Content revision data
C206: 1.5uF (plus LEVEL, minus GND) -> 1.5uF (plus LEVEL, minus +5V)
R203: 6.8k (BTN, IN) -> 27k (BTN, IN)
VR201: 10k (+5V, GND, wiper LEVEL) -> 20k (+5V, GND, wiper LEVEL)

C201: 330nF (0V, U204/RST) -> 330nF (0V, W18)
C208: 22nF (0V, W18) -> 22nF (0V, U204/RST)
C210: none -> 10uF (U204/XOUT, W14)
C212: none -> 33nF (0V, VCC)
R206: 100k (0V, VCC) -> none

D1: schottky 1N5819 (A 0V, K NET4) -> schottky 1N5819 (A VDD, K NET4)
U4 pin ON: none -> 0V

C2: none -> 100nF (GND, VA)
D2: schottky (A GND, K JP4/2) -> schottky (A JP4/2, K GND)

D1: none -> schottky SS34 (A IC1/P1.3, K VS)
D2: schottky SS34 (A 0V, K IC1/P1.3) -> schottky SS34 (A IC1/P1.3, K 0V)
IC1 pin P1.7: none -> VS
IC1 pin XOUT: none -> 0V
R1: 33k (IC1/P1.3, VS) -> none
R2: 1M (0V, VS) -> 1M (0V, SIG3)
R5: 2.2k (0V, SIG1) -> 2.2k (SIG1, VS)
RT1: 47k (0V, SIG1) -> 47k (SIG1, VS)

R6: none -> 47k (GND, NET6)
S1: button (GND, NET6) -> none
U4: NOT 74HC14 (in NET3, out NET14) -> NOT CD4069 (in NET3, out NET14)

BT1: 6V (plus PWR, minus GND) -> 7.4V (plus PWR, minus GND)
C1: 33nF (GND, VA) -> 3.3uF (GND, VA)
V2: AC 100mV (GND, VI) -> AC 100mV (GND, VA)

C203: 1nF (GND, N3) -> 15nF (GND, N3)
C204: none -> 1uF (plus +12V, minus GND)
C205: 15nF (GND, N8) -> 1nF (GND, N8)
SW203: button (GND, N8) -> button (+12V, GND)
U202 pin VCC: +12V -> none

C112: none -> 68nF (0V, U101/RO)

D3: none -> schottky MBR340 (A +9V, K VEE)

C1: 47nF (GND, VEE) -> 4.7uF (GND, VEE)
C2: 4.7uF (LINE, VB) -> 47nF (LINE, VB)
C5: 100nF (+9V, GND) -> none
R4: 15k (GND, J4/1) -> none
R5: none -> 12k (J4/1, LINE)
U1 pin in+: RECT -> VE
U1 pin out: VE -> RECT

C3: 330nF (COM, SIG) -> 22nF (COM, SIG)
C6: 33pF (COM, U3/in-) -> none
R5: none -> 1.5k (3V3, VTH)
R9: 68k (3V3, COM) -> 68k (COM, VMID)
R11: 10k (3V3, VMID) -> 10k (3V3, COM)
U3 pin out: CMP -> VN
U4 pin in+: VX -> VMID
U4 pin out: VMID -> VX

What is expected.
The expected response reproduces all of the data precisely.

Output for this task.
C206: 1.5uF (plus LEVEL, minus GND) -> 1.5uF (plus LEVEL, minus +5V)
R203: 6.8k (BTN, IN) -> 27k (BTN, IN)
VR201: 10k (+5V, GND, wiper LEVEL) -> 20k (+5V, GND, wiper LEVEL)

C201: 330nF (0V, U204/RST) -> 330nF (0V, W18)
C208: 22nF (0V, W18) -> 22nF (0V, U204/RST)
C210: none -> 10uF (U204/XOUT, W14)
C212: none -> 33nF (0V, VCC)
R206: 100k (0V, VCC) -> none

D1: schottky 1N5819 (A 0V, K NET4) -> schottky 1N5819 (A VDD, K NET4)
U4 pin ON: none -> 0V

C2: none -> 100nF (GND, VA)
D2: schottky (A GND, K JP4/2) -> schottky (A JP4/2, K GND)

D1: none -> schottky SS34 (A IC1/P1.3, K VS)
D2: schottky SS34 (A 0V, K IC1/P1.3) -> schottky SS34 (A IC1/P1.3, K 0V)
IC1 pin P1.7: none -> VS
IC1 pin XOUT: none -> 0V
R1: 33k (IC1/P1.3, VS) -> none
R2: 1M (0V, VS) -> 1M (0V, SIG3)
R5: 2.2k (0V, SIG1) -> 2.2k (SIG1, VS)
RT1: 47k (0V, SIG1) -> 47k (SIG1, VS)

R6: none -> 47k (GND, NET6)
S1: button (GND, NET6) -> none
U4: NOT 74HC14 (in NET3, out NET14) -> NOT CD4069 (in NET3, out NET14)

BT1: 6V (plus PWR, minus GND) -> 7.4V (plus PWR, minus GND)
C1: 33nF (GND, VA) -> 3.3uF (GND, VA)
V2: AC 100mV (GND, VI) -> AC 100mV (GND, VA)

C203: 1nF (GND, N3) -> 15nF (GND, N3)
C204: none -> 1uF (plus +12V, minus GND)
C205: 15nF (GND, N8) -> 1nF (GND, N8)
SW203: button (GND, N8) -> button (+12V, GND)
U202 pin VCC: +12V -> none

C112: none -> 68nF (0V, U101/RO)

D3: none -> schottky MBR340 (A +9V, K VEE)

C1: 47nF (GND, VEE) -> 4.7uF (GND, VEE)
C2: 4.7uF (LINE, VB) -> 47nF (LINE, VB)
C5: 100nF (+9V, GND) -> none
R4: 15k (GND, J4/1) -> none
R5: none -> 12k (J4/1, LINE)
U1 pin in+: RECT -> VE
U1 pin out: VE -> RECT

C3: 330nF (COM, SIG) -> 22nF (COM, SIG)
C6: 33pF (COM, U3/in-) -> none
R5: none -> 1.5k (3V3, VTH)
R9: 68k (3V3, COM) -> 68k (COM, VMID)
R11: 10k (3V3, VMID) -> 10k (3V3, COM)
U3 pin out: CMP -> VN
U4 pin in+: VX -> VMID
U4 pin out: VMID -> VX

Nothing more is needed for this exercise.